_Exercise_
Copy the data below exactly. Any pictures in it should be omitted.

*** Provided records ***

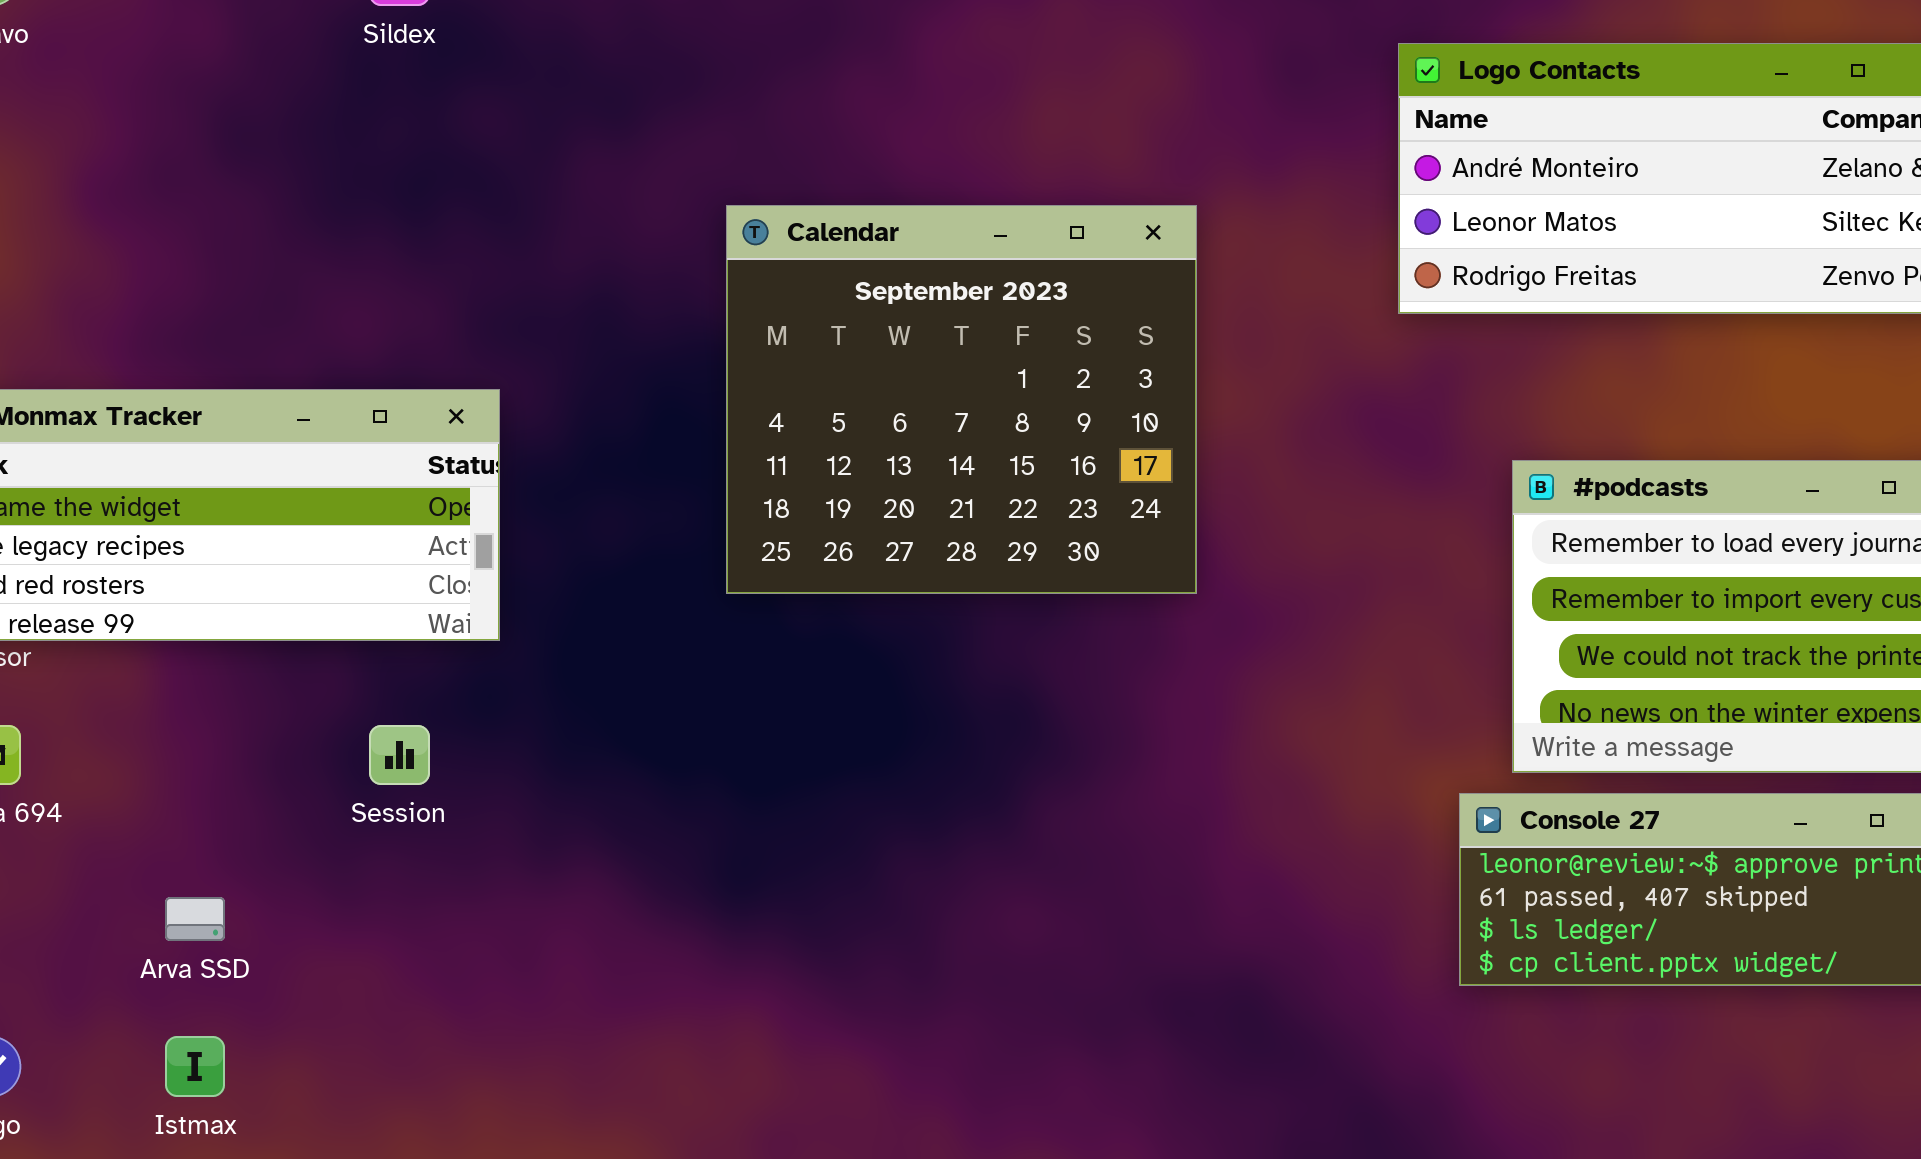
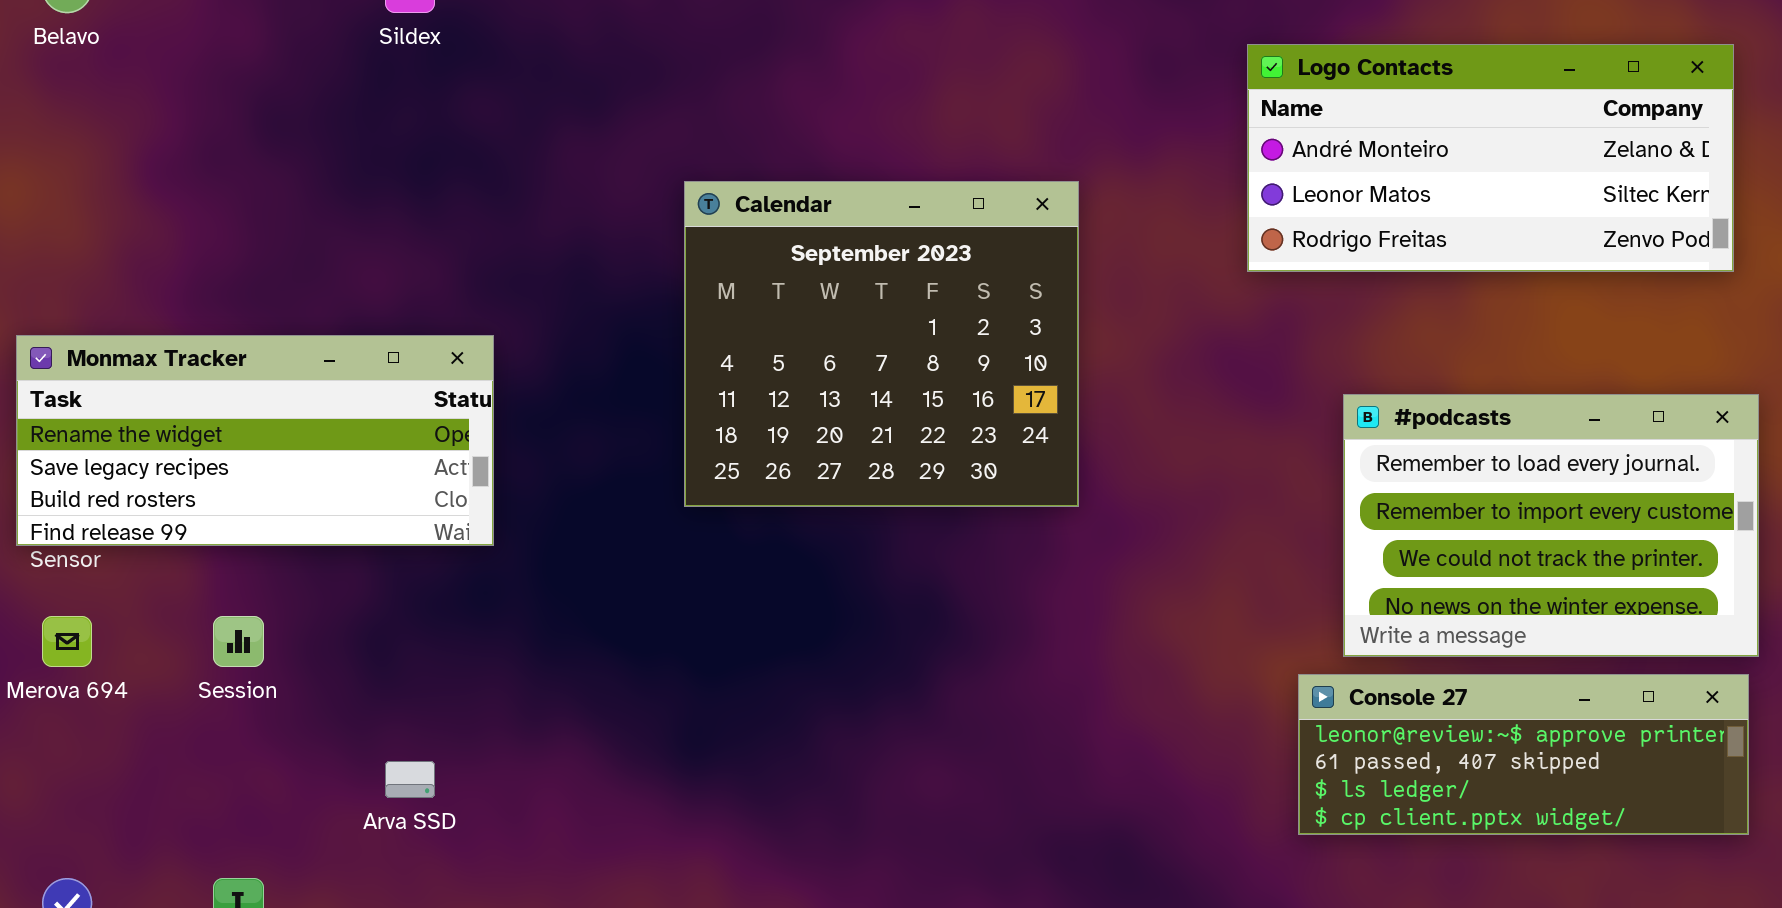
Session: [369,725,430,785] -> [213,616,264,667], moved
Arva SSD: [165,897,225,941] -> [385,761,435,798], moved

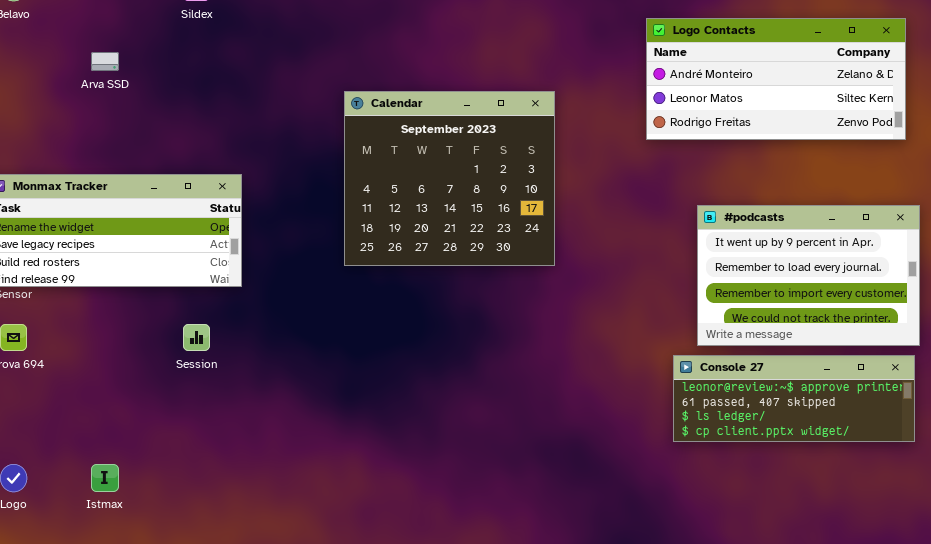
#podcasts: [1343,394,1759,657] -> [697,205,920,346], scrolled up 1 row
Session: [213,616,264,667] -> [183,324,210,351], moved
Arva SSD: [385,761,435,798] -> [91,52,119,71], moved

*** End of Provided records ***

_Task solution_
Session: [369,725,430,785] -> [213,616,264,667], moved
Arva SSD: [165,897,225,941] -> [385,761,435,798], moved

#podcasts: [1343,394,1759,657] -> [697,205,920,346], scrolled up 1 row
Session: [213,616,264,667] -> [183,324,210,351], moved
Arva SSD: [385,761,435,798] -> [91,52,119,71], moved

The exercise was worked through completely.